_Task goal_
Copy out the records so that each line matches the original.

[[ Provided entries open ]]

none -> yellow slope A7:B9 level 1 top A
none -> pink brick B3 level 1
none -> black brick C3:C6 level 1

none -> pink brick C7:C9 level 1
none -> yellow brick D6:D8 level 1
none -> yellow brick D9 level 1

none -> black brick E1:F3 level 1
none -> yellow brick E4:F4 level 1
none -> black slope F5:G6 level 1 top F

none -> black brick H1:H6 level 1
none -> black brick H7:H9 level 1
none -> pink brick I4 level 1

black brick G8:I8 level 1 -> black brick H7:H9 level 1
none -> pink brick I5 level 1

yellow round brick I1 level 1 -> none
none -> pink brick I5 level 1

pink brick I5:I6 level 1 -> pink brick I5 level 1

[[ Provided entries closed ]]

_Solution for this task_
none -> yellow slope A7:B9 level 1 top A
none -> pink brick B3 level 1
none -> black brick C3:C6 level 1

none -> pink brick C7:C9 level 1
none -> yellow brick D6:D8 level 1
none -> yellow brick D9 level 1

none -> black brick E1:F3 level 1
none -> yellow brick E4:F4 level 1
none -> black slope F5:G6 level 1 top F

none -> black brick H1:H6 level 1
none -> black brick H7:H9 level 1
none -> pink brick I4 level 1

black brick G8:I8 level 1 -> black brick H7:H9 level 1
none -> pink brick I5 level 1

yellow round brick I1 level 1 -> none
none -> pink brick I5 level 1

pink brick I5:I6 level 1 -> pink brick I5 level 1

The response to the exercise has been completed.